*** Extracted information Section Begins ***

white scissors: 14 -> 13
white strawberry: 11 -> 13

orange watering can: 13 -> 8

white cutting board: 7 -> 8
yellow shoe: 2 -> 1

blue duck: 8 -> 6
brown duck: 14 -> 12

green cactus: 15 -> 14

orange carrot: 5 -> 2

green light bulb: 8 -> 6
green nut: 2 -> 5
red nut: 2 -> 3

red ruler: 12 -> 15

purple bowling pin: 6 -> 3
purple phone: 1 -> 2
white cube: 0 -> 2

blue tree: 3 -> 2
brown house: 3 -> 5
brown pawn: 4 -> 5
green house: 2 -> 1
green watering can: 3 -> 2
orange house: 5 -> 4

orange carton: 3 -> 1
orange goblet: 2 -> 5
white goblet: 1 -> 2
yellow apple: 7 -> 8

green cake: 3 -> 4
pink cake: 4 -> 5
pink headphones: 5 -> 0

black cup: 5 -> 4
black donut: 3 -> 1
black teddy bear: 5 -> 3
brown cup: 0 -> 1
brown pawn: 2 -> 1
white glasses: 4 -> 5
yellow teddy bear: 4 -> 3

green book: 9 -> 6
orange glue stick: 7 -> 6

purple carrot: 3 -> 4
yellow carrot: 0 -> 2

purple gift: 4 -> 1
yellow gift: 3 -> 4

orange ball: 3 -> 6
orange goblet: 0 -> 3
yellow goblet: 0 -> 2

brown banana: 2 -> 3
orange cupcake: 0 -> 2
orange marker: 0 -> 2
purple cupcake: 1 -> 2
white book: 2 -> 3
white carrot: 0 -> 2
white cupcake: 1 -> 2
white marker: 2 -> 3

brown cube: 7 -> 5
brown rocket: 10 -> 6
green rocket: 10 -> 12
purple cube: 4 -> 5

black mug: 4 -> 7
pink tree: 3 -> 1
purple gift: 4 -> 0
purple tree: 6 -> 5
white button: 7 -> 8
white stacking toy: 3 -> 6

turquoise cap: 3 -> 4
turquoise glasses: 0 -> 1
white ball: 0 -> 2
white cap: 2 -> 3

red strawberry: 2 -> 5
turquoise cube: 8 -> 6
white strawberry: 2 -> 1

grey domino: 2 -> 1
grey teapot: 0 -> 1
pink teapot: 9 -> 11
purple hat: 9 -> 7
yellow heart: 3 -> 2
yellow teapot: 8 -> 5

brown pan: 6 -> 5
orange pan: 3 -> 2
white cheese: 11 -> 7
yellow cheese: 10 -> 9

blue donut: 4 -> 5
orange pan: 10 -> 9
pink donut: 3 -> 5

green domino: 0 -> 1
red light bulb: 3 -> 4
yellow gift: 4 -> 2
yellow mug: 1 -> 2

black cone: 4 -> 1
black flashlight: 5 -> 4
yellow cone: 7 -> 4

*** Extracted information Section Ends ***

→ **Exercise brief**: If a line in the material above contains the word "glasses", copy it.

→ **Answer for this exercise**:
white glasses: 4 -> 5
turquoise glasses: 0 -> 1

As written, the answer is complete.